▶ Given material
....................
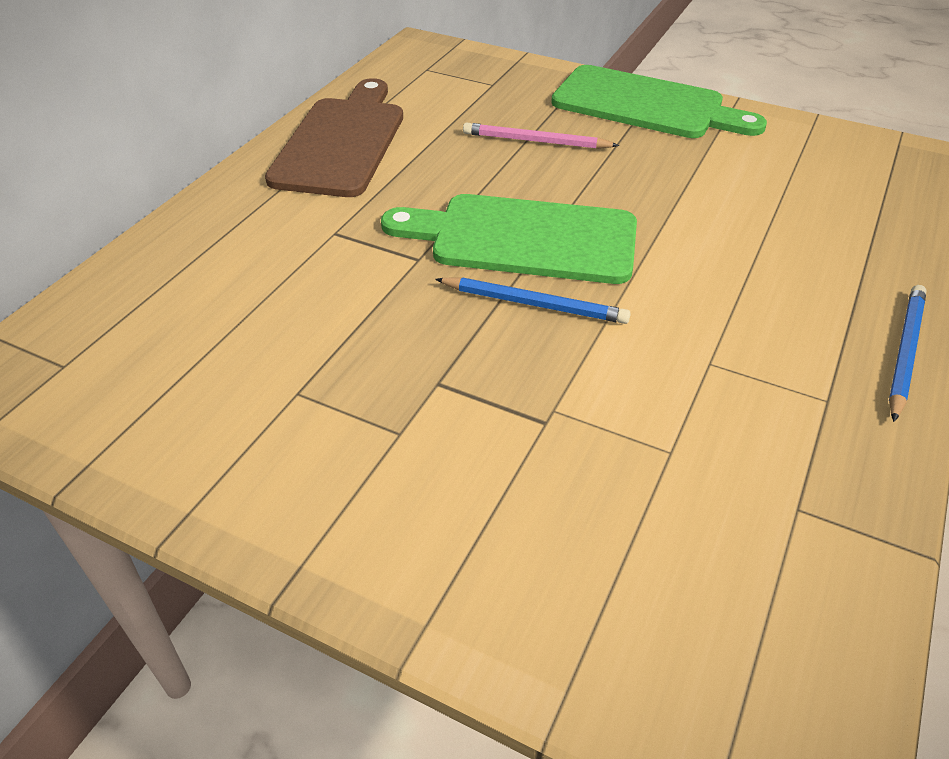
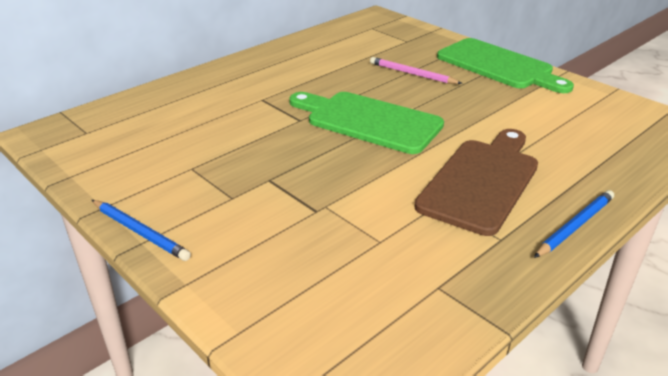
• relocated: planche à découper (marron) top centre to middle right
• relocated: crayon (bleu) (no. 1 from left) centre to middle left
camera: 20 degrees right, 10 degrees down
....................
▶ Instructions to follow
Copy out, from the data above, each line where the string "relocated" is present.

▶ Response to this task
• relocated: planche à découper (marron) top centre to middle right
• relocated: crayon (bleu) (no. 1 from left) centre to middle left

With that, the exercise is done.